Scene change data
※

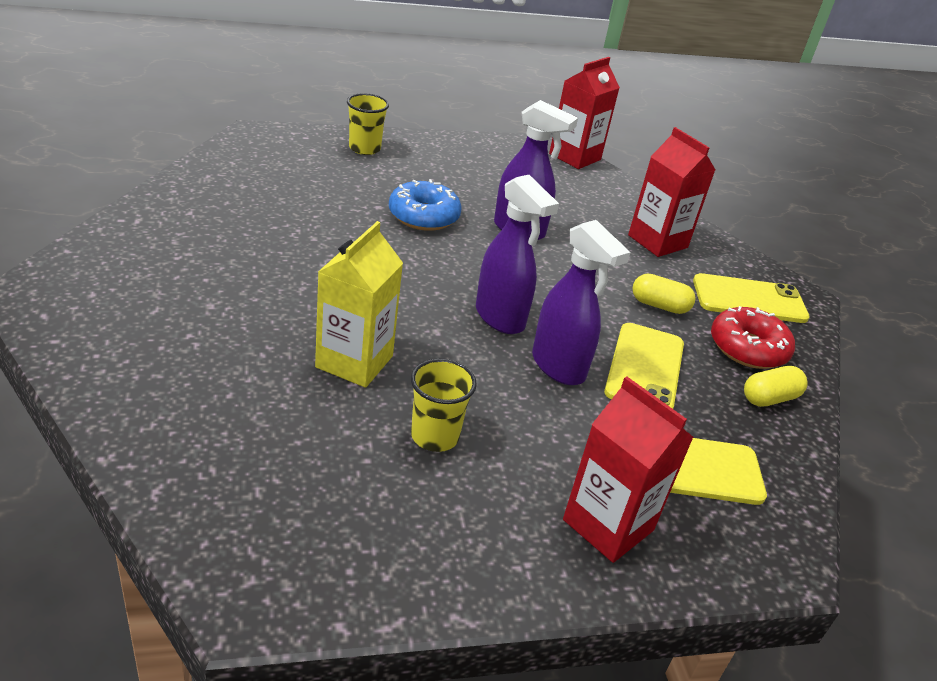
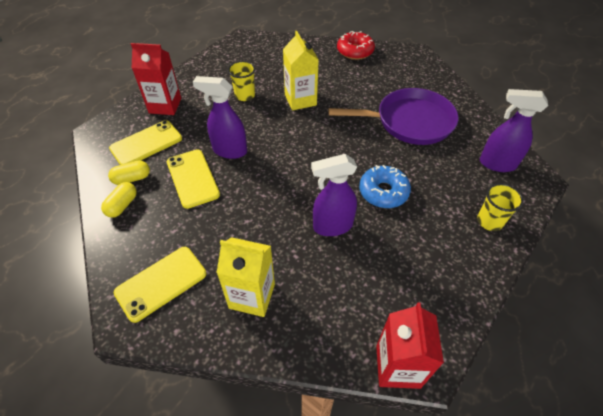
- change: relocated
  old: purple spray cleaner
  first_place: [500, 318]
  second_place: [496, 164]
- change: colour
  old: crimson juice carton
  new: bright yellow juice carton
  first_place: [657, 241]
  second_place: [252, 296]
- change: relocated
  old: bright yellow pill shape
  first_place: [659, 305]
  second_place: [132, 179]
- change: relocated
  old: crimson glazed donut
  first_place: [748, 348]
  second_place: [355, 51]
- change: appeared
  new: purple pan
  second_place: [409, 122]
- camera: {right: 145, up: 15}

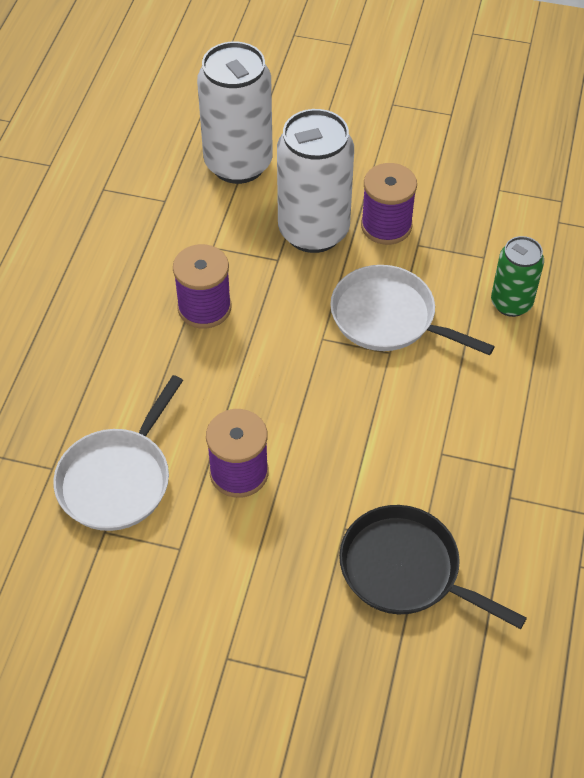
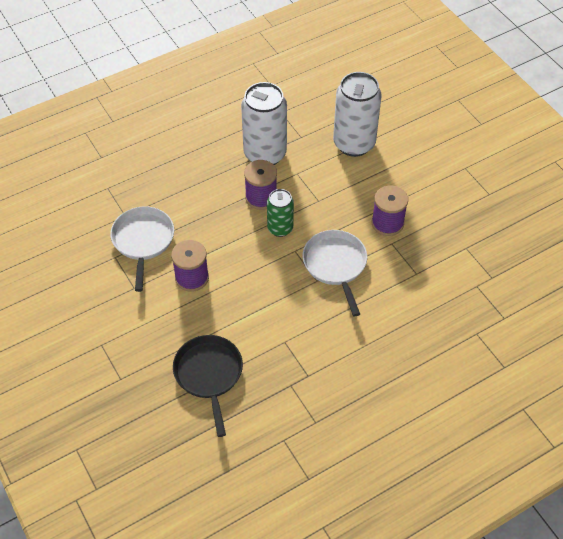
- change: spun
  old: white pan
  first_place: [117, 480]
  second_place: [143, 241]
  degrees: 105
- change: relocated
  old: white tin
  first_place: [313, 231]
  second_place: [265, 154]
- change: relocated
  old: emerald tin
  first_place: [511, 303]
  second_place: [280, 228]
- camera: {right: 45, up: 0}

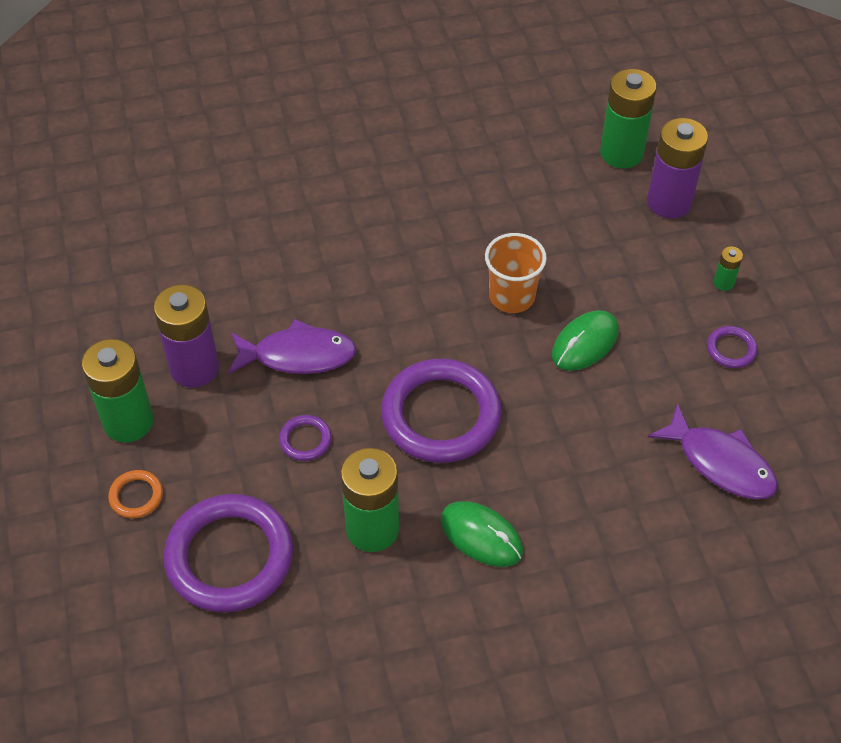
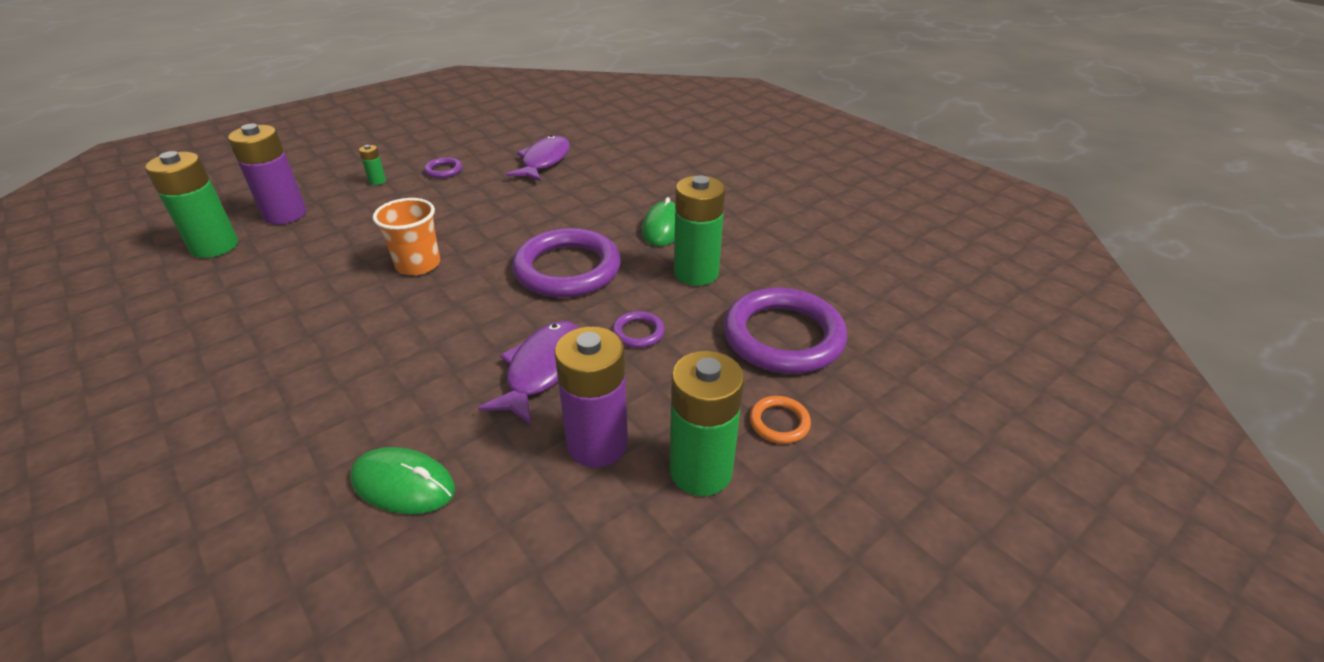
- change: spun
  old: purple fish figure
  first_place: [298, 355]
  second_place: [542, 369]
  degrees: 45
- change: relocated
  old: emerald mouse
  first_place: [585, 343]
  second_place: [403, 484]
- camera: {right: -115, up: -15}

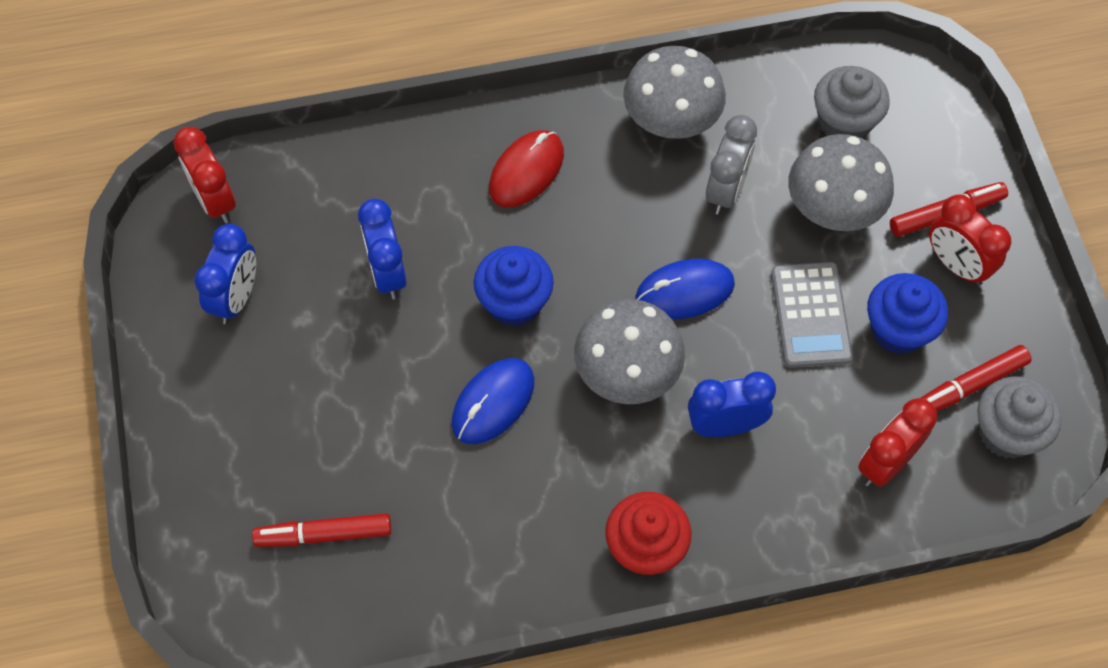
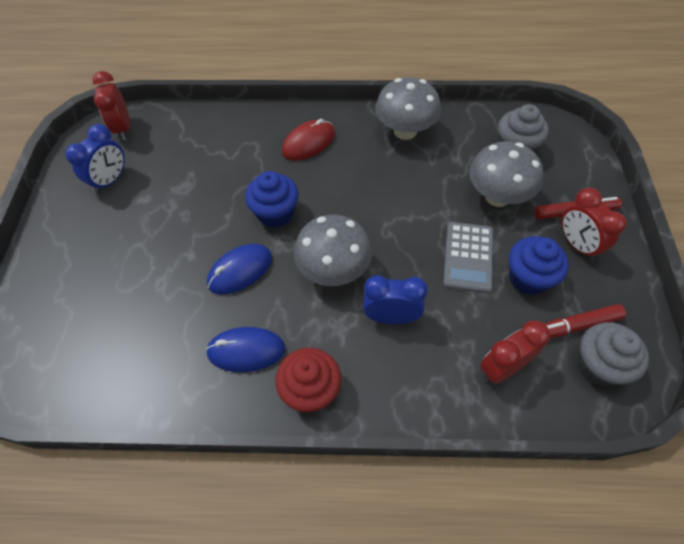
- change: missing
  old: crimson felt pen
  first_place: [325, 534]
- change: missing
  old: blue clock
  first_place: [387, 273]
- change: relocated
  old: blue mouse
  first_place: [684, 291]
  second_place: [246, 351]
- change: missing
  old: ash-grey clock
  first_place: [726, 190]
- camera: {right: 15, up: -5}

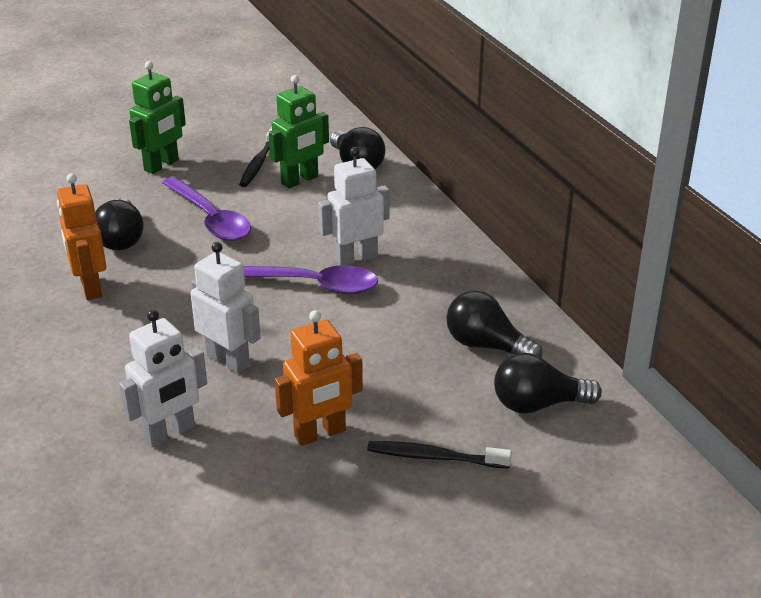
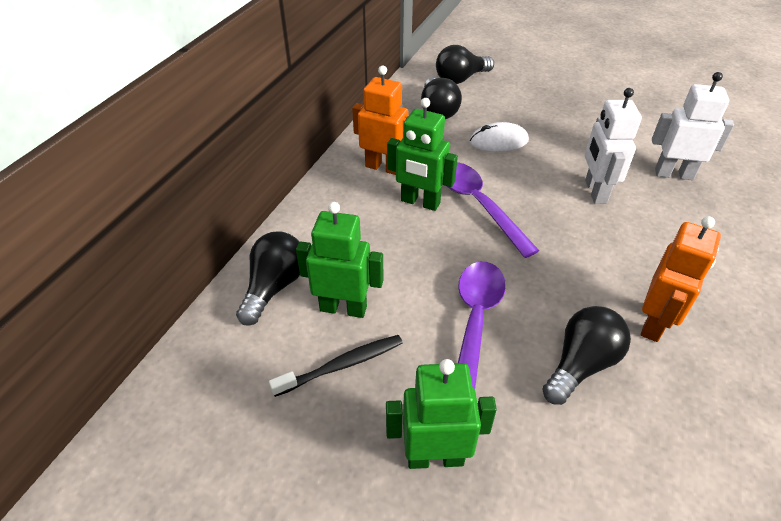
- change: relocated
  old: bright orange toy robot
  first_place: [320, 434]
  second_place: [384, 167]
- change: colour
  old: white toy robot
  new: emerald toy robot
  first_place: [356, 258]
  second_place: [420, 202]
- change: missing
  old: ebony toothbrush
  first_place: [434, 457]
- change: spun
  old: ebony lightbulb
  first_place: [538, 404]
  second_place: [461, 79]
  degrees: 105
- change: appeared
  new: white mouse
  second_place: [498, 141]
- camera: {right: -130, up: 10}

※

- [Task item] From the entries, work out how many lines include the word "mouse", answering with the number only.

- [Answer box] 3